Hand back all records exactly, pictures omitted.

------------------------------------------------

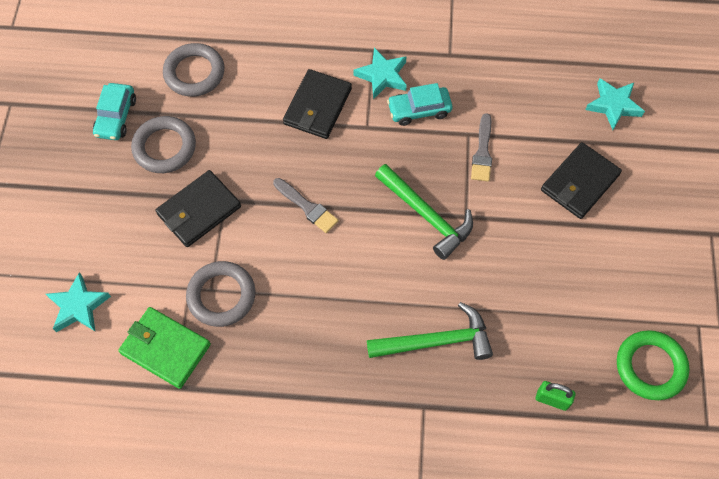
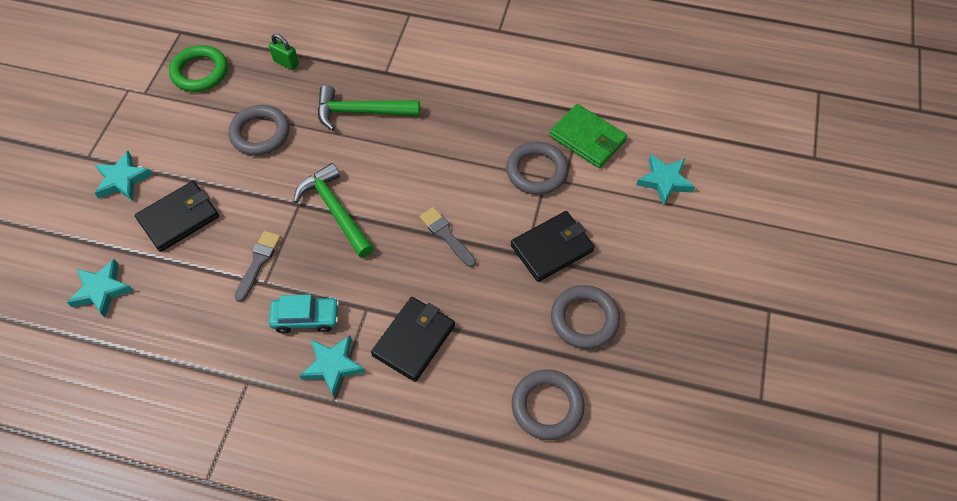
camera: 170 degrees left, 5 degrees down
turquoise car [93,83,136,140] -> none
none -> turquoise star [95,151,153,201]
none -> grey ring [228,105,289,156]

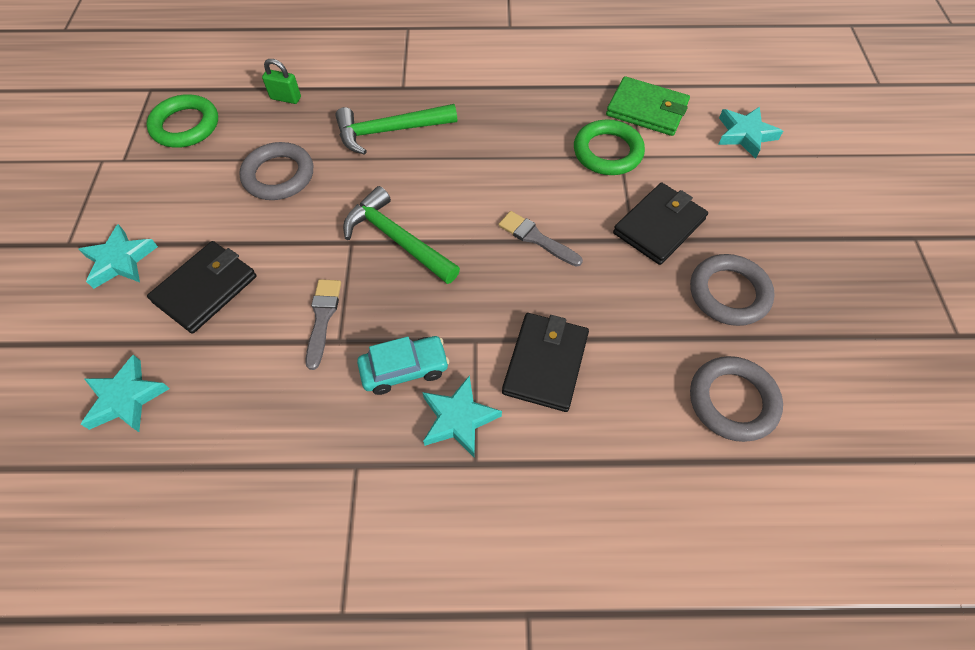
camera: 15 degrees left, 0 degrees up
grey ring [506,141,568,195] -> green ring [574,119,645,175]

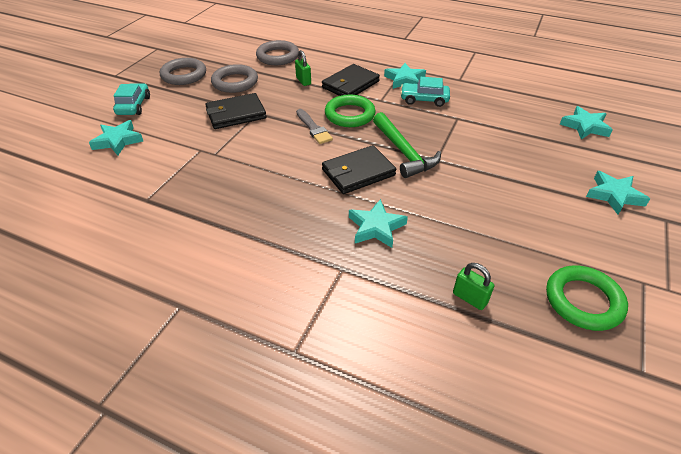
camera: 155 degrees left, 15 degrees down
black wallet [147,241,257,334] -> black wallet moved to [322,145,396,194]
grey ring [239,142,313,200] -> grey ring moved to [160,58,206,85]
grey brush [305,279,341,370] -> none
green hammer [335,104,457,155] -> turquoise star [349,199,408,248]
green ring [574,119,645,175] -> green ring moved to [325,95,376,127]
green wallet [606,76,690,136] -> none
none -> turquoise car [113,83,150,115]
none -> green padlock [295,50,311,86]

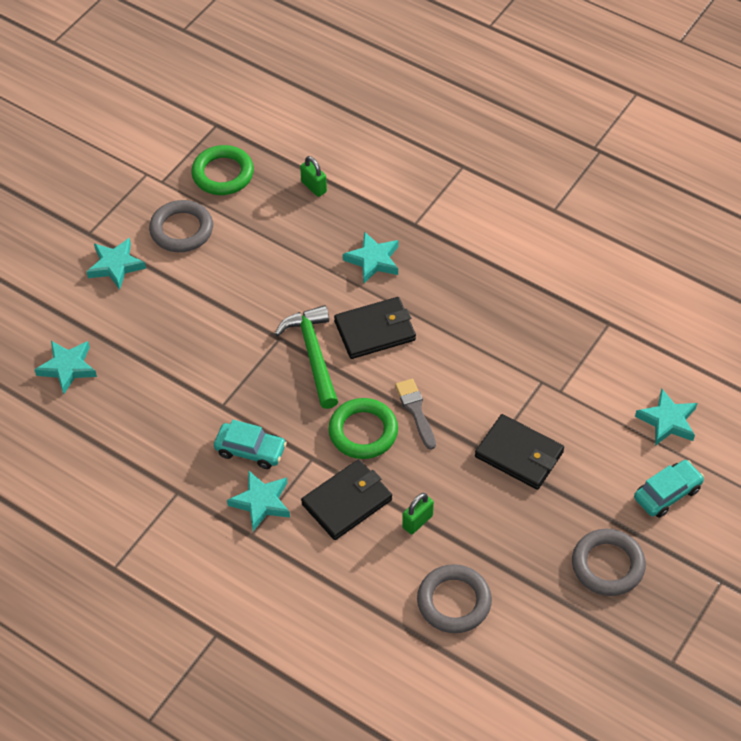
camera: 170 degrees left, 10 degrees up
turquoise car [113,83,150,115] -> turquoise car turned 135 degrees counterclockwise [634,460,704,518]
black wallet [205,93,267,129] -> black wallet turned 45 degrees clockwise [475,414,564,490]
grey ring [211,64,258,93] -> grey ring moved to [149,200,213,252]
green padlock [295,50,311,86] -> green padlock turned 60 degrees clockwise [402,493,434,534]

------------------------------------------------

▸ RESPONSE TO THIS EXERCISE:
camera: 170 degrees left, 5 degrees down
turquoise car [93,83,136,140] -> none
none -> turquoise star [95,151,153,201]
none -> grey ring [228,105,289,156]

camera: 15 degrees left, 0 degrees up
grey ring [506,141,568,195] -> green ring [574,119,645,175]

camera: 155 degrees left, 15 degrees down
black wallet [147,241,257,334] -> black wallet moved to [322,145,396,194]
grey ring [239,142,313,200] -> grey ring moved to [160,58,206,85]
grey brush [305,279,341,370] -> none
green hammer [335,104,457,155] -> turquoise star [349,199,408,248]
green ring [574,119,645,175] -> green ring moved to [325,95,376,127]
green wallet [606,76,690,136] -> none
none -> turquoise car [113,83,150,115]
none -> green padlock [295,50,311,86]

camera: 170 degrees left, 10 degrees up
turquoise car [113,83,150,115] -> turquoise car turned 135 degrees counterclockwise [634,460,704,518]
black wallet [205,93,267,129] -> black wallet turned 45 degrees clockwise [475,414,564,490]
grey ring [211,64,258,93] -> grey ring moved to [149,200,213,252]
green padlock [295,50,311,86] -> green padlock turned 60 degrees clockwise [402,493,434,534]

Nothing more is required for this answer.